(Object inventory comparisons)
• • • •

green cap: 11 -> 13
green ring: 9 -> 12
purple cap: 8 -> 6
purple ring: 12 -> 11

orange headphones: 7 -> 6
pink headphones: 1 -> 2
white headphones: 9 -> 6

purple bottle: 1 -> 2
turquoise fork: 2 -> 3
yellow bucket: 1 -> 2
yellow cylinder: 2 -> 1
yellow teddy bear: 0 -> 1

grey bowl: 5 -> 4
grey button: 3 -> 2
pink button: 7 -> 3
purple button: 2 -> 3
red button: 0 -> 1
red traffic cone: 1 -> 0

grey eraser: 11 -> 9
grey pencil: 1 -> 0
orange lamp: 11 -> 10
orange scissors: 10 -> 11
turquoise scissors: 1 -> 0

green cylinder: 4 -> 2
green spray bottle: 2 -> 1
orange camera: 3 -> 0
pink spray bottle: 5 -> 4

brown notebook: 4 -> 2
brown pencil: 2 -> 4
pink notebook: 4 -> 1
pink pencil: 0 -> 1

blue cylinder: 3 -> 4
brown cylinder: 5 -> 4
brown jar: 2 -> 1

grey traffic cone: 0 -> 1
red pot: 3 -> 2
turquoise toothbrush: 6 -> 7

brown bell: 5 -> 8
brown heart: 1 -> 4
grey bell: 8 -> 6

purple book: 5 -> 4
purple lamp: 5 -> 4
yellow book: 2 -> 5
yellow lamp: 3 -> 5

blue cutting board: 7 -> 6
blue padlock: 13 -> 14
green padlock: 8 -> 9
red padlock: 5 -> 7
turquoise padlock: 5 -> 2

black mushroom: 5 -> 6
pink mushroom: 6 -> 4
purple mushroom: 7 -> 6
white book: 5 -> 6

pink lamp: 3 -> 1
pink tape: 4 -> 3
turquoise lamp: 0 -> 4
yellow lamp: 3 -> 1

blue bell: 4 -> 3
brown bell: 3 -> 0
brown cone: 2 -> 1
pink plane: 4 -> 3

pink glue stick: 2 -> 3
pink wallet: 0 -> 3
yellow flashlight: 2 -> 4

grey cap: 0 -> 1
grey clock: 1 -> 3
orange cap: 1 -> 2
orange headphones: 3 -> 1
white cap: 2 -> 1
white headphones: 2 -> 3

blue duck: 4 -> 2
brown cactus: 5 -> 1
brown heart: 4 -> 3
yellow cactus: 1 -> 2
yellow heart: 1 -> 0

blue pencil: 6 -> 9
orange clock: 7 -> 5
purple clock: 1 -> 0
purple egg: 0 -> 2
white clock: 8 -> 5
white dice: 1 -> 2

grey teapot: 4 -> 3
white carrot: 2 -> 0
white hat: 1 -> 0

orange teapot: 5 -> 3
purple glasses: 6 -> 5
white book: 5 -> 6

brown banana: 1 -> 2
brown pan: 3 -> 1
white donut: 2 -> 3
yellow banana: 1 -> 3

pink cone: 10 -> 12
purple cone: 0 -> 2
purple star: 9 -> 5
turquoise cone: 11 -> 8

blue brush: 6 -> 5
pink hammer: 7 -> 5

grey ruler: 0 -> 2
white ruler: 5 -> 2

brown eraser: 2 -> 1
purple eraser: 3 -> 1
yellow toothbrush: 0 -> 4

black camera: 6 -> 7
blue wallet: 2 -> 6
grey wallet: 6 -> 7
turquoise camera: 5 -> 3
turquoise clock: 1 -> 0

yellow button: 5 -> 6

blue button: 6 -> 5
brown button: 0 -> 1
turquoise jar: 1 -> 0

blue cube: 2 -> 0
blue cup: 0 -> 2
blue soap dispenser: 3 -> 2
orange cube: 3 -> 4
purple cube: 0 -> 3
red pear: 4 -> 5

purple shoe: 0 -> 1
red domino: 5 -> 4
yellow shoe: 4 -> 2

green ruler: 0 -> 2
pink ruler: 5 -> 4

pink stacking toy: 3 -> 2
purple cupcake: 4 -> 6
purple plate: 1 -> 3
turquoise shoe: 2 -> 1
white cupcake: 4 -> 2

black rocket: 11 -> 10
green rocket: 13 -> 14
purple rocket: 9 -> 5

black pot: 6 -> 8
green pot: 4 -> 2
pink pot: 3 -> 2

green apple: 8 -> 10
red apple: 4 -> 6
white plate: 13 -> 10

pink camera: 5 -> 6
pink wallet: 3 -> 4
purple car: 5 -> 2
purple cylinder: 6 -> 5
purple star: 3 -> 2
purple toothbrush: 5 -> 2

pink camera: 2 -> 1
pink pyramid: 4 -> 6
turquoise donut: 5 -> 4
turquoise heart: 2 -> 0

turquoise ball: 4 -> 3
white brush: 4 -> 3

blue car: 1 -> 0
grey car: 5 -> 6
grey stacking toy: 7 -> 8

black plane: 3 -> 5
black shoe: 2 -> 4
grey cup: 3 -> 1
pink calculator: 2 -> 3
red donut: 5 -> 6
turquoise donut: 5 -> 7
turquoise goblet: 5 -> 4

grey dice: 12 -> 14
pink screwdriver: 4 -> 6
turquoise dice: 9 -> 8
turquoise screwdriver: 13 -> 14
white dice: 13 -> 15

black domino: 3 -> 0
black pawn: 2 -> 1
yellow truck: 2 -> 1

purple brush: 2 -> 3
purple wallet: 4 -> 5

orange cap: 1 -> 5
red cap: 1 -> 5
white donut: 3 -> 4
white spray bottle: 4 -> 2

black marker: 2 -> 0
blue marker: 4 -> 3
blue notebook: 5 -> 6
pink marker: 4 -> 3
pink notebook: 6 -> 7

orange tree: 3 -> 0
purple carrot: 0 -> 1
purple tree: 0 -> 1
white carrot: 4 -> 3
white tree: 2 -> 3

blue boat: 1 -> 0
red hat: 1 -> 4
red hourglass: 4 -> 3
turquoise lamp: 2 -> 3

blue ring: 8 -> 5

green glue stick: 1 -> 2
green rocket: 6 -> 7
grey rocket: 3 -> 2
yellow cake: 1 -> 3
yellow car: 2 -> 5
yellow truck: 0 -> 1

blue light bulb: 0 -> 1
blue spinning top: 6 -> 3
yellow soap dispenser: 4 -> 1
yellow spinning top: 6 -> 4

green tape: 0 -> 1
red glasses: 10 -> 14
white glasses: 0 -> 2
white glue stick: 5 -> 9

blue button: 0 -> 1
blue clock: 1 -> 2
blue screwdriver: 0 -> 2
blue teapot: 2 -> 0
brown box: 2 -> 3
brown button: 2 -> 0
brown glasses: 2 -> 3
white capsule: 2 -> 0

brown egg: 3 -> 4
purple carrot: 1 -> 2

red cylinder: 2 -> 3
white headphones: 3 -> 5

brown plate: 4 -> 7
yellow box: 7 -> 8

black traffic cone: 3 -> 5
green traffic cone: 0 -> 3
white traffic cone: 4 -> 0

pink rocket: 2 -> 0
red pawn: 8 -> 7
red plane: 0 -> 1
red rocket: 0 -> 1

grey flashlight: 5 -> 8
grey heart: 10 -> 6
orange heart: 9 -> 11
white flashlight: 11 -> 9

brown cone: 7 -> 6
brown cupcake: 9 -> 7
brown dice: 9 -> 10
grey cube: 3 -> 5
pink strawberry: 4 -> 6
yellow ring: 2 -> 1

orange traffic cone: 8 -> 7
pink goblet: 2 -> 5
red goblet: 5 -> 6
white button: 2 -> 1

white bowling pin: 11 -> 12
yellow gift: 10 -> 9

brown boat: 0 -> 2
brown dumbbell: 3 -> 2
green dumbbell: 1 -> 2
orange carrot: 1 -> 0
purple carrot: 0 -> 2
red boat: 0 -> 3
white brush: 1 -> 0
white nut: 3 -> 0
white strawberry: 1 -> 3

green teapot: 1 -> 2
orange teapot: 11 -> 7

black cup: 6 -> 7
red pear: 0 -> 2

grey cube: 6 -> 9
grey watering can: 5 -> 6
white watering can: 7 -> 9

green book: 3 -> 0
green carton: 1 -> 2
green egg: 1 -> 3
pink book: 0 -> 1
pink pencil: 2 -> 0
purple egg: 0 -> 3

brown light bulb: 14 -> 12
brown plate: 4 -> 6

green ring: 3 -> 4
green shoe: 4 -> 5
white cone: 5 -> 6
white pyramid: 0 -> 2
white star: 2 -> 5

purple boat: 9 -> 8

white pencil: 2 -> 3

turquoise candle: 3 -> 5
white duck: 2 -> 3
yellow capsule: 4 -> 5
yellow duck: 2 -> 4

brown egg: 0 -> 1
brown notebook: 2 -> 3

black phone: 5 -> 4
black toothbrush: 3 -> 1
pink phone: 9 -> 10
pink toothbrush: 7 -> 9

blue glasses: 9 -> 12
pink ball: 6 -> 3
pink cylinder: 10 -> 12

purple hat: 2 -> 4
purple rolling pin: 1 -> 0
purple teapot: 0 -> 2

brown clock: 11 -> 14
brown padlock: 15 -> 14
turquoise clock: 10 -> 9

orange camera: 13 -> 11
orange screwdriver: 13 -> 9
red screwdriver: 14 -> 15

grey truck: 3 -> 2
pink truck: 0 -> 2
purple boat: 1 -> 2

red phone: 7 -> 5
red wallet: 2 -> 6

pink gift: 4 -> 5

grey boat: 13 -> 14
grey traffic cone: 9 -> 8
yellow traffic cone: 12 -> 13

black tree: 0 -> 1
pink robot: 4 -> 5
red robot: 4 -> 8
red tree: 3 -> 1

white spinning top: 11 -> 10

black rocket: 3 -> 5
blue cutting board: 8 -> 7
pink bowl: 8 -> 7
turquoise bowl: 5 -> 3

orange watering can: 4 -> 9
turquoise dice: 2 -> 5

• • • •

The problem> Beginning at the line above that contains "green rocket: 6 -> 7", return each line exactly through the line that contains "white glasses: 0 -> 2", and no others.

Response below>
green rocket: 6 -> 7
grey rocket: 3 -> 2
yellow cake: 1 -> 3
yellow car: 2 -> 5
yellow truck: 0 -> 1

blue light bulb: 0 -> 1
blue spinning top: 6 -> 3
yellow soap dispenser: 4 -> 1
yellow spinning top: 6 -> 4

green tape: 0 -> 1
red glasses: 10 -> 14
white glasses: 0 -> 2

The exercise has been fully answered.